- _Supplied entries_:
# # # # #
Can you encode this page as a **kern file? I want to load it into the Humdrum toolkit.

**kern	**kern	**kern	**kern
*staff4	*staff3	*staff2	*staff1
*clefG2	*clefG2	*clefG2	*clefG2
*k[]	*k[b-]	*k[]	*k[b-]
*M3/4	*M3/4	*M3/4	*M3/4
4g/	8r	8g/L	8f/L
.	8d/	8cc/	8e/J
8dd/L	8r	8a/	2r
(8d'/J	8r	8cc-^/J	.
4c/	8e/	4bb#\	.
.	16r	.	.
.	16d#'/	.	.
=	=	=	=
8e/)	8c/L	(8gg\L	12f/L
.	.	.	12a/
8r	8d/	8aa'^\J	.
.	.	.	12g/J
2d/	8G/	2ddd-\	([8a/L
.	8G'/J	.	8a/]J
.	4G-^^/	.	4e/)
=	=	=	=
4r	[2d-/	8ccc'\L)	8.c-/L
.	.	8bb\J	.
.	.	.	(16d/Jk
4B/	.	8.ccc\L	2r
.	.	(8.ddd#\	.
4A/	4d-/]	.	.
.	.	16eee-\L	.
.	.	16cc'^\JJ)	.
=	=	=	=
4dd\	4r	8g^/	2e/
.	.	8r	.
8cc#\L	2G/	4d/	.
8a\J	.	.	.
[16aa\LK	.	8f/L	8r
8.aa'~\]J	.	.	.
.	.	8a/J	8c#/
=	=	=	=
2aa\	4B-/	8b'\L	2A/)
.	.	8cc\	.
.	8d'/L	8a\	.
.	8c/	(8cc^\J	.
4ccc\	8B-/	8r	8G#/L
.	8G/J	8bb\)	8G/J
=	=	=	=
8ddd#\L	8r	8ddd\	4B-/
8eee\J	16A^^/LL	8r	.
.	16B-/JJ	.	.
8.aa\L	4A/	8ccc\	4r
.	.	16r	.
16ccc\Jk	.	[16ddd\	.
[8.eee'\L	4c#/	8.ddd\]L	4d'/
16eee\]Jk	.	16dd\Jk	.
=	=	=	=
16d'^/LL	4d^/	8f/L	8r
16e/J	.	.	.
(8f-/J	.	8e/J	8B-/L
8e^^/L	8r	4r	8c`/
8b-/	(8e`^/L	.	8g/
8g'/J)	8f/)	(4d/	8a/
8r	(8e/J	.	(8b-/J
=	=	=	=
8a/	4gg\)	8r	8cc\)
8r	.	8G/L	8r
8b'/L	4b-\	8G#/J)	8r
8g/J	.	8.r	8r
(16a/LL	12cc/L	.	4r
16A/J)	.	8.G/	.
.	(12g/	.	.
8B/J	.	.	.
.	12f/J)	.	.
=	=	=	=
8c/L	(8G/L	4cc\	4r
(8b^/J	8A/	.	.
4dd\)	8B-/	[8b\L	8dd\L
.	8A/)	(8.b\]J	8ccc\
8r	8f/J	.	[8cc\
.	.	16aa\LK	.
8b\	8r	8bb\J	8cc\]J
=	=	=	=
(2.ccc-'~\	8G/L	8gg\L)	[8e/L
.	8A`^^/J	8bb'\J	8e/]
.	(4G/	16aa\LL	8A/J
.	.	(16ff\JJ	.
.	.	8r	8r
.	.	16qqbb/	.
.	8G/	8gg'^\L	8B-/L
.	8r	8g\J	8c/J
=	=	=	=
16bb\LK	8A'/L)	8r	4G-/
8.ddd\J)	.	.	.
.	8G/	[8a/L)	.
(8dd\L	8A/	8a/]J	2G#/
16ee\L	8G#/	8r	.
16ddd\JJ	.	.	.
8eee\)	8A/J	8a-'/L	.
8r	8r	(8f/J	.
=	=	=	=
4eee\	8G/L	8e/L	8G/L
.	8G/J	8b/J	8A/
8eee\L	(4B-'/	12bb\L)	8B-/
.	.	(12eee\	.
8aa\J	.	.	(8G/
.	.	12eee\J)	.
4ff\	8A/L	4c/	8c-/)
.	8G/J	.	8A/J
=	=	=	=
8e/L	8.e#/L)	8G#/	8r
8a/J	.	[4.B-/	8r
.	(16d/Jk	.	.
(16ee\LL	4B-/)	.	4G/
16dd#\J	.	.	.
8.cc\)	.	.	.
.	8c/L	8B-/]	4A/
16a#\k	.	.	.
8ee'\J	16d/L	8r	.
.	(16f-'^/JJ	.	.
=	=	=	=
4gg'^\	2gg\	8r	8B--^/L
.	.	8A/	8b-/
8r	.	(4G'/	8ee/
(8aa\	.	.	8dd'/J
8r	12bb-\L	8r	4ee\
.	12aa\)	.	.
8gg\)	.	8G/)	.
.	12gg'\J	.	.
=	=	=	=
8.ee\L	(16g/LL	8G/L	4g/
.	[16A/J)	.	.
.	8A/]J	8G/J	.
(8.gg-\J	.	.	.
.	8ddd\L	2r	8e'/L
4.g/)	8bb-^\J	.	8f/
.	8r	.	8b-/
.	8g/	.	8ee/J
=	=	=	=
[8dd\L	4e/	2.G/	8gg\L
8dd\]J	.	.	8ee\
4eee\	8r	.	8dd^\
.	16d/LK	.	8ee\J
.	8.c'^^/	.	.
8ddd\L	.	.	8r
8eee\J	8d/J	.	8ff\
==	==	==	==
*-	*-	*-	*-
# # # # #
- _Brief_:
Count the lines of the material that contain the string "kern", matching case exactly, and reply with the number alone.

- _Response below_:
2